*TASK GOAL*
Check every line of the data below for "diode". Copy each one that has it.

Records contained in a dataset
================================

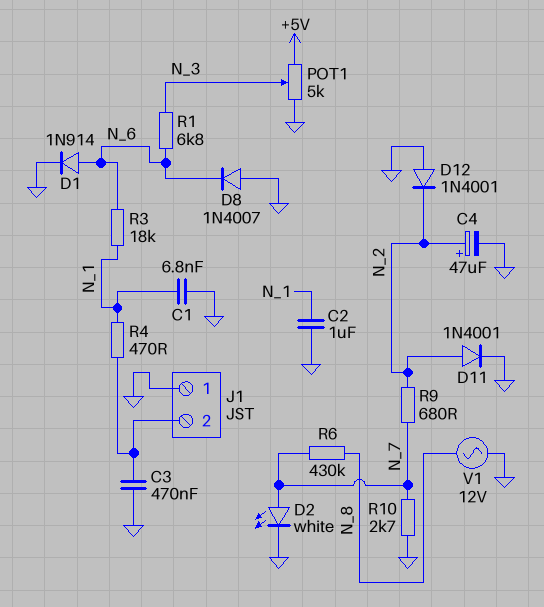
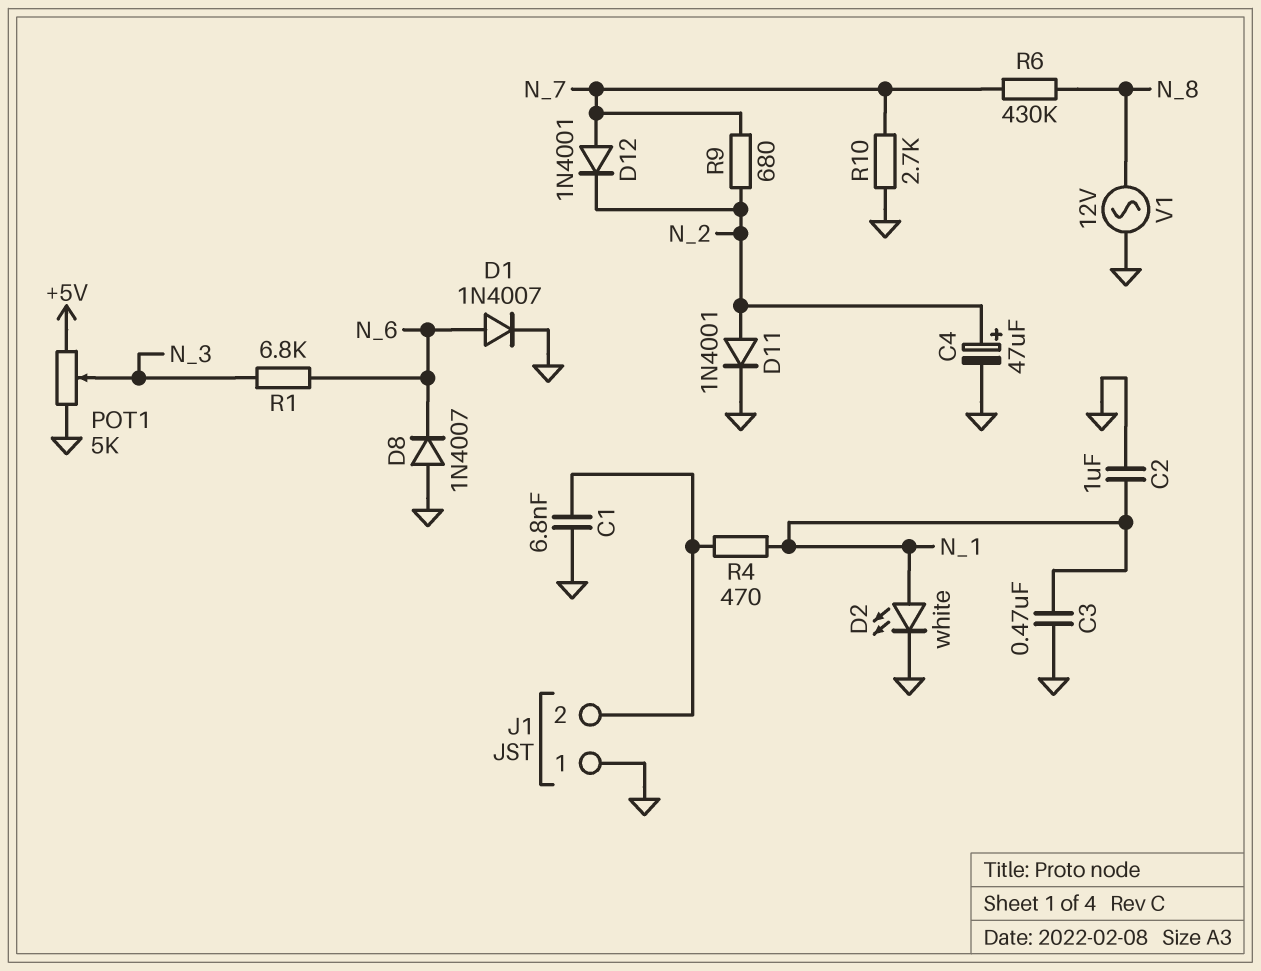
C1: 6.8nF (GND, N_1) -> 6.8nF (GND, J1/2)
C3: 470nF (GND, J1/2) -> 470nF (GND, N_1)
D1: diode 1N914 (A N_6, K GND) -> diode 1N4007 (A N_6, K GND)
D2: LED white (A N_7, K GND) -> LED white (A N_1, K GND)
D12: diode 1N4001 (A GND, K N_2) -> diode 1N4001 (A N_7, K N_2)
R3: 18k (N_1, N_6) -> none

================================

*SOLUTION TO THE EXERCISE*
D1: diode 1N914 (A N_6, K GND) -> diode 1N4007 (A N_6, K GND)
D12: diode 1N4001 (A GND, K N_2) -> diode 1N4001 (A N_7, K N_2)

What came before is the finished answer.